### DIRECTIONS
Below is a block of records: output all of them exactly and leave out the pictures.

### RAW DATA
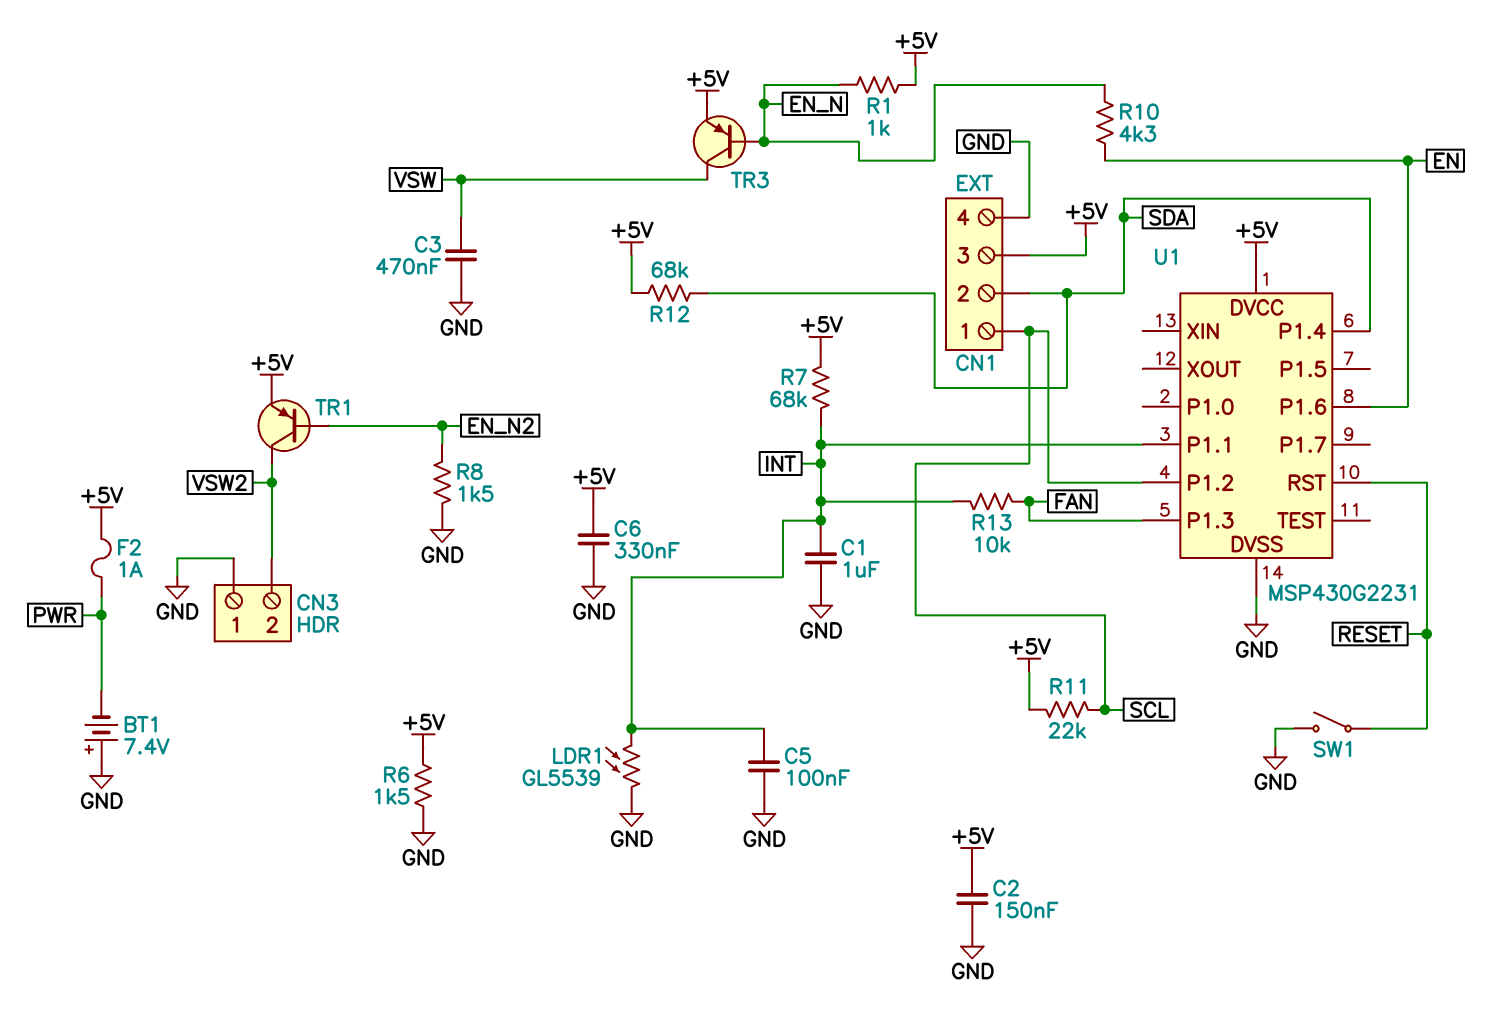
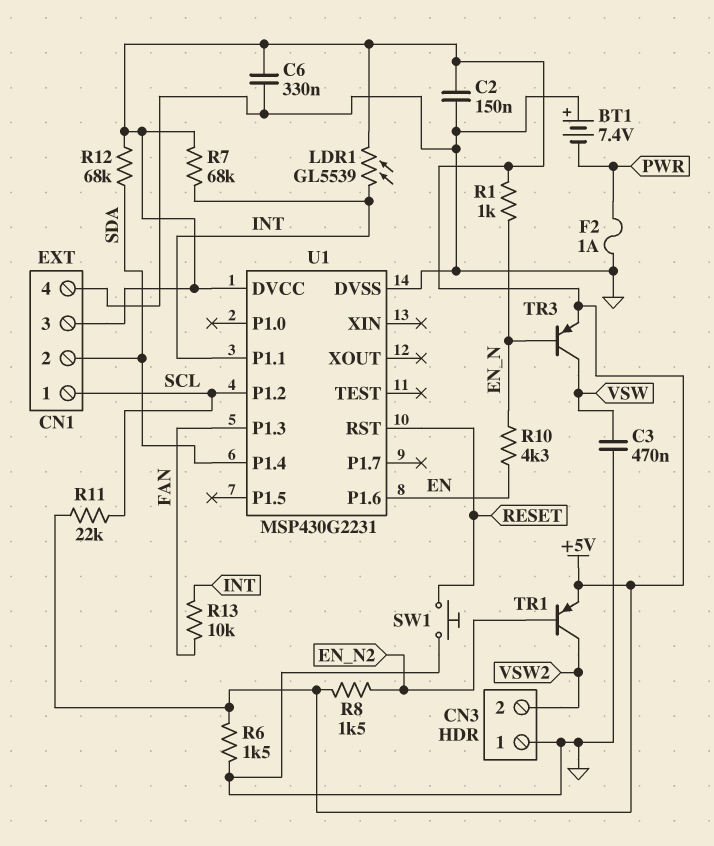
C1: 1uF (GND, INT) -> none
C5: 100nF (GND, INT) -> none
F2: 1A (+5V, PWR) -> 1A (GND, PWR)
LDR1: GL5539 (GND, INT) -> GL5539 (+5V, INT)
R8: 1.5k (EN_N2, GND) -> 1.5k (+5V, EN_N2)
SW1: switch (GND, RESET) -> button (GND, RESET)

### TASK RESPONSE
C1: 1uF (GND, INT) -> none
C5: 100nF (GND, INT) -> none
F2: 1A (+5V, PWR) -> 1A (GND, PWR)
LDR1: GL5539 (GND, INT) -> GL5539 (+5V, INT)
R8: 1.5k (EN_N2, GND) -> 1.5k (+5V, EN_N2)
SW1: switch (GND, RESET) -> button (GND, RESET)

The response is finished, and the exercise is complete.